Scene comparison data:
• • • • • • •

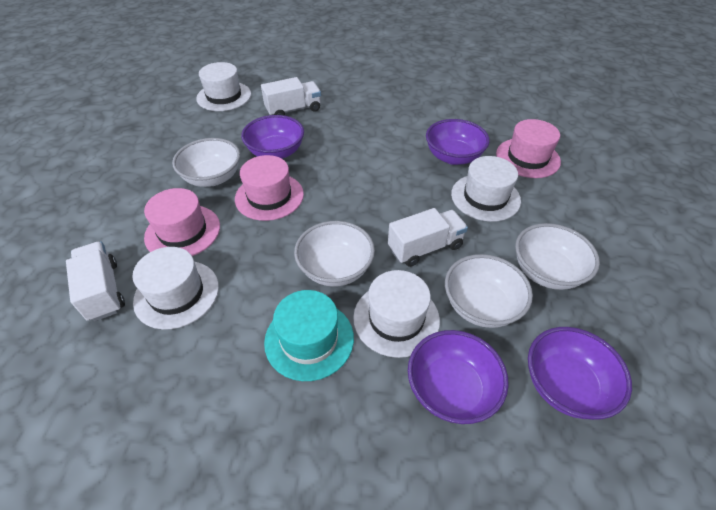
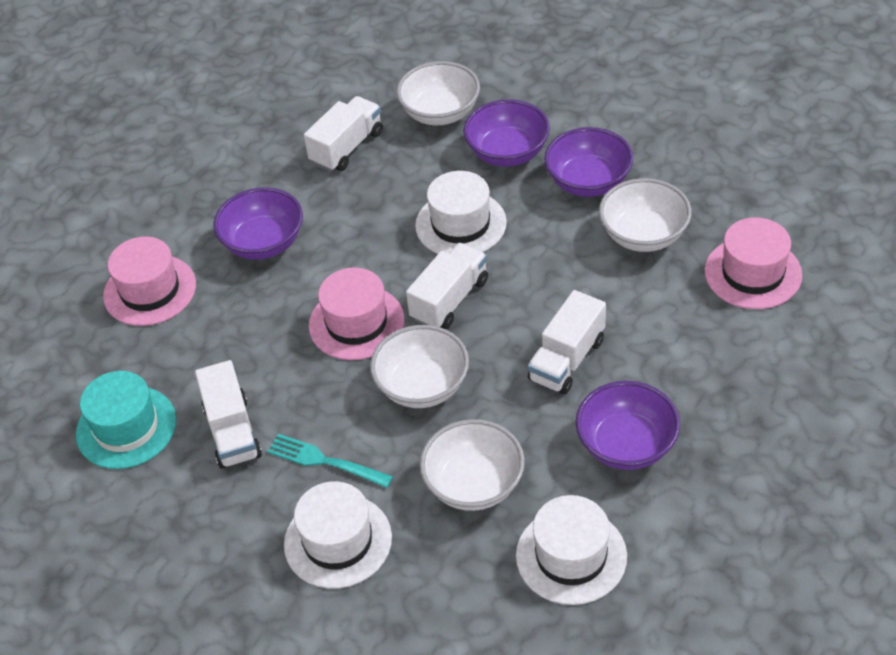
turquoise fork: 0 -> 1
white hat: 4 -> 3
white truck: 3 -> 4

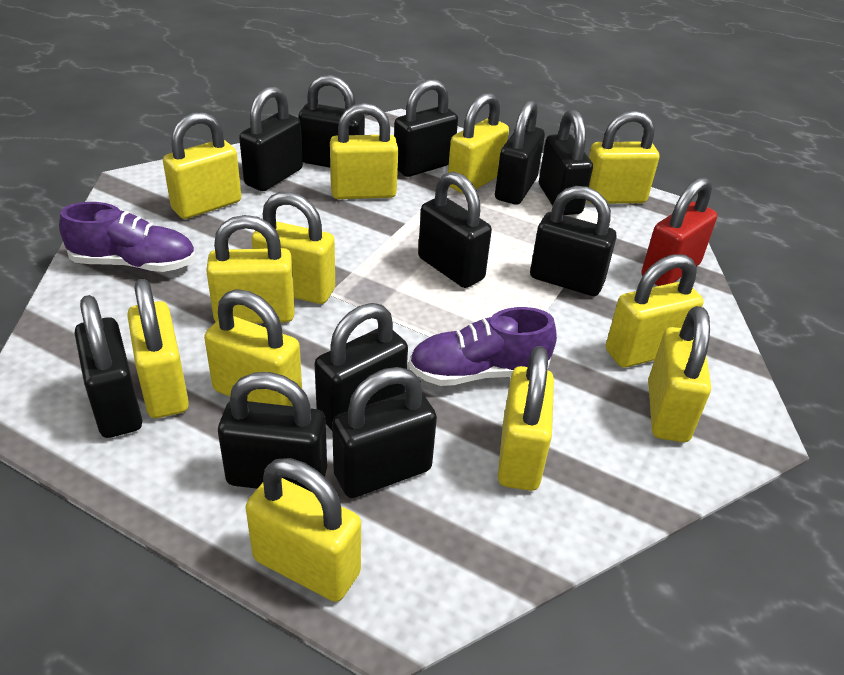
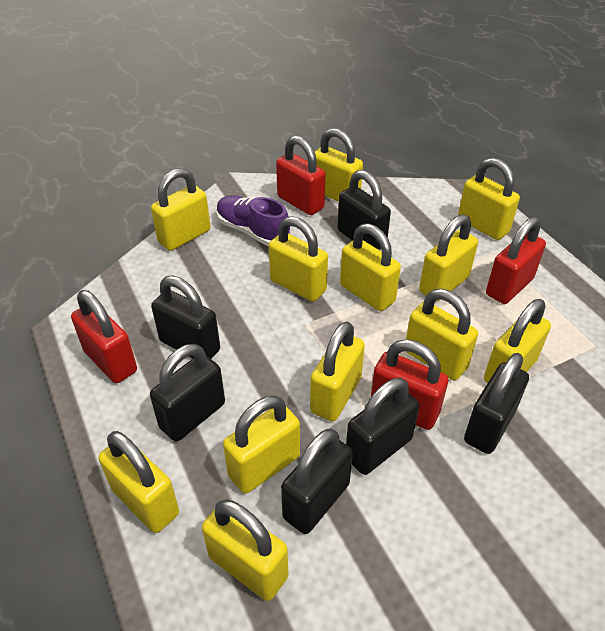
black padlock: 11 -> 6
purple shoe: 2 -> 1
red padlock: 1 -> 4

• • • • • • •

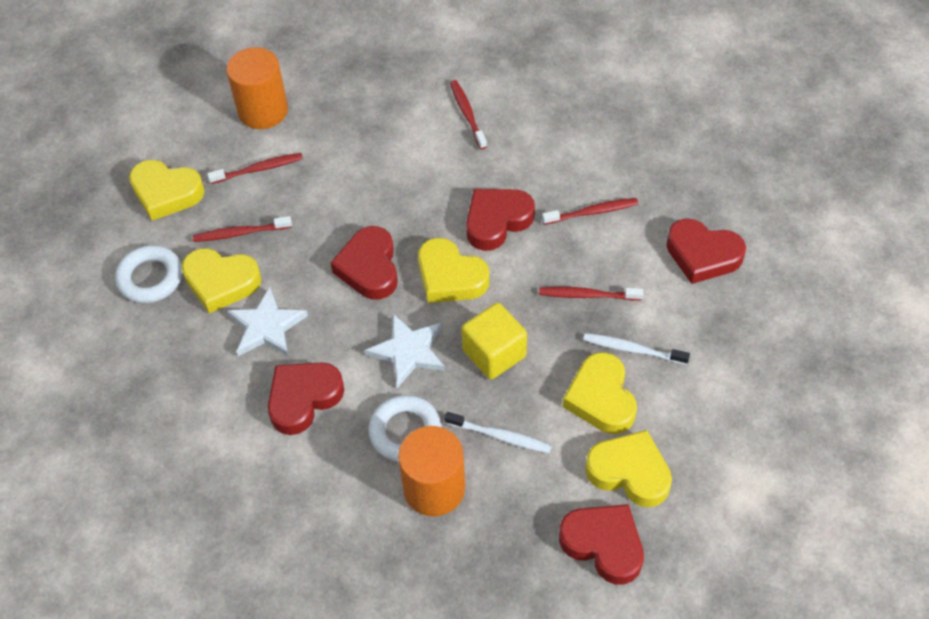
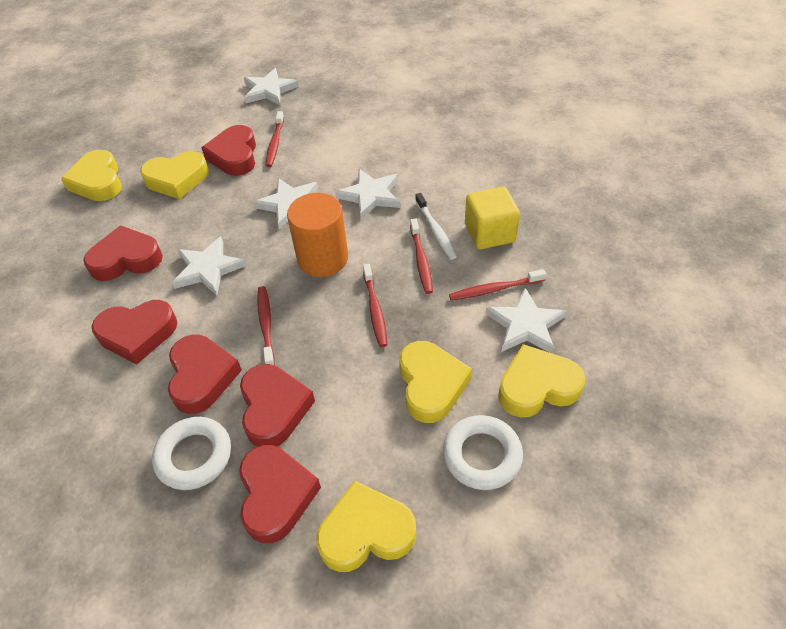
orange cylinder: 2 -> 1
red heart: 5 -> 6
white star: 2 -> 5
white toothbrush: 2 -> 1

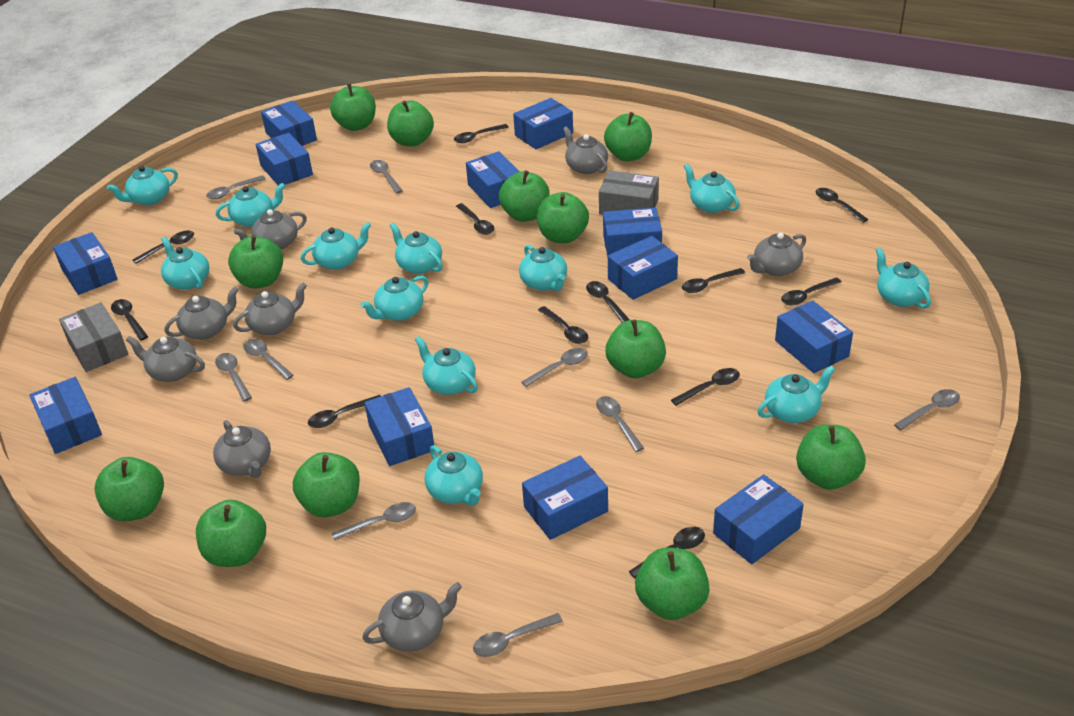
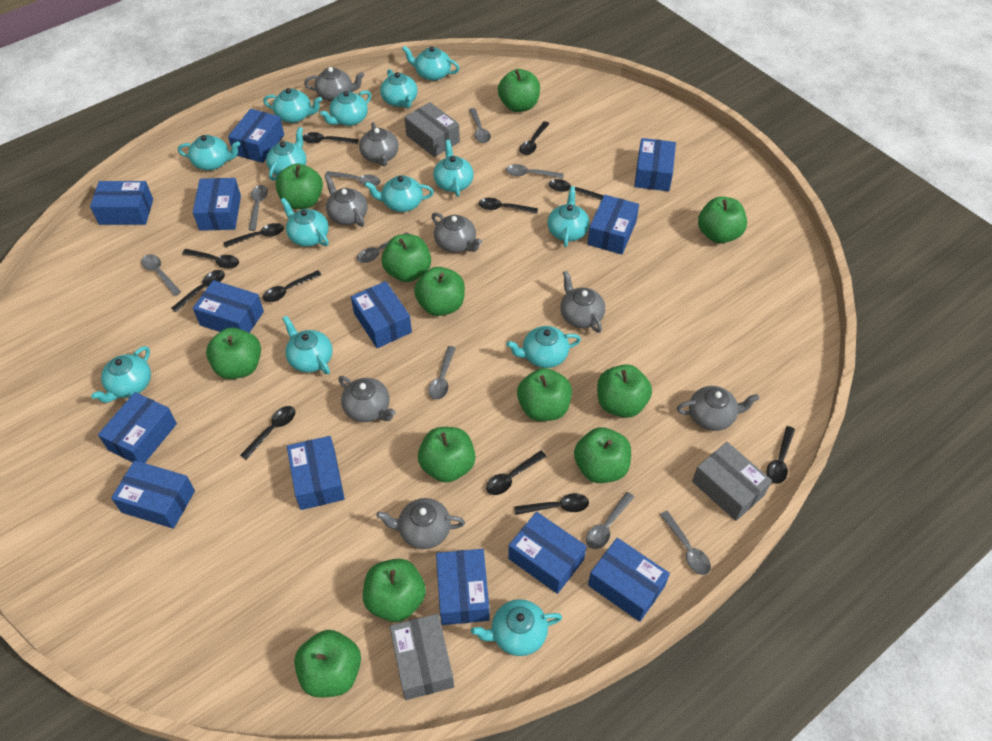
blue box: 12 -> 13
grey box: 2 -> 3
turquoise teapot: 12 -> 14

• • • • • • •

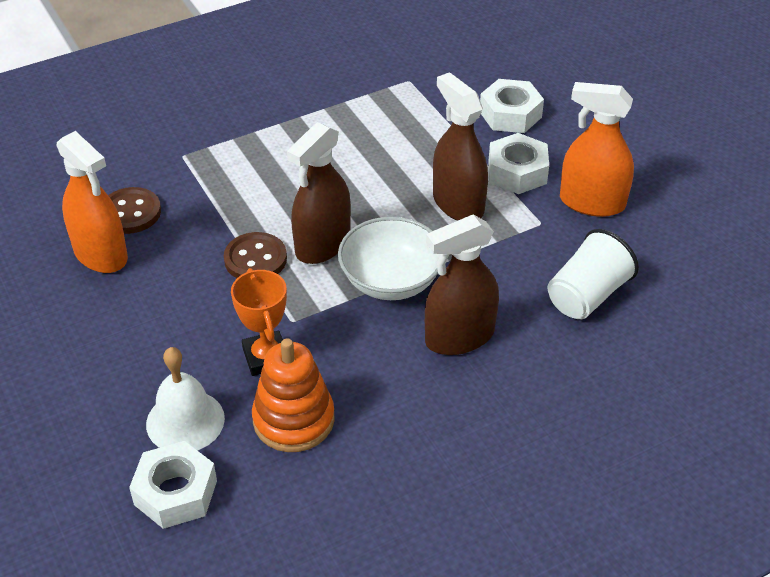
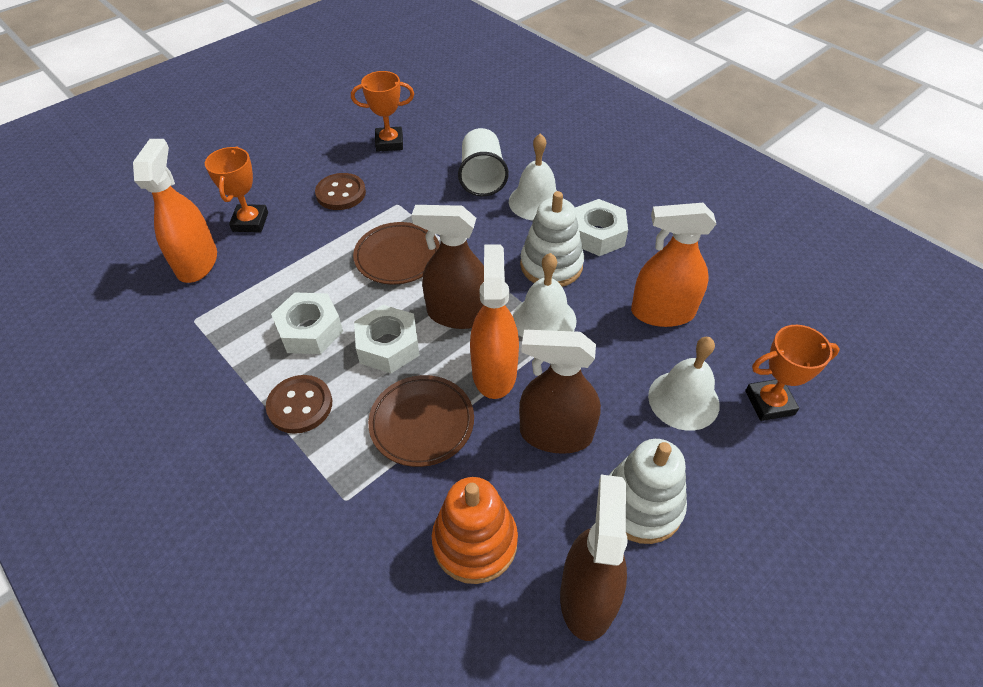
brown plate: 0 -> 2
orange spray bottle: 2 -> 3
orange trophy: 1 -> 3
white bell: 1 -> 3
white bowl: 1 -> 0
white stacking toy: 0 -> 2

• • • • • • •

WHAT YOU HAVE TO DO:
The reply should hold the entries above from the line with "turquoise fork: 0 -> 1" to the line with "red padlock: 1 -> 4", duplicated exactly, pictures excluded.

EXERCISE SOLUTION:
turquoise fork: 0 -> 1
white hat: 4 -> 3
white truck: 3 -> 4

black padlock: 11 -> 6
purple shoe: 2 -> 1
red padlock: 1 -> 4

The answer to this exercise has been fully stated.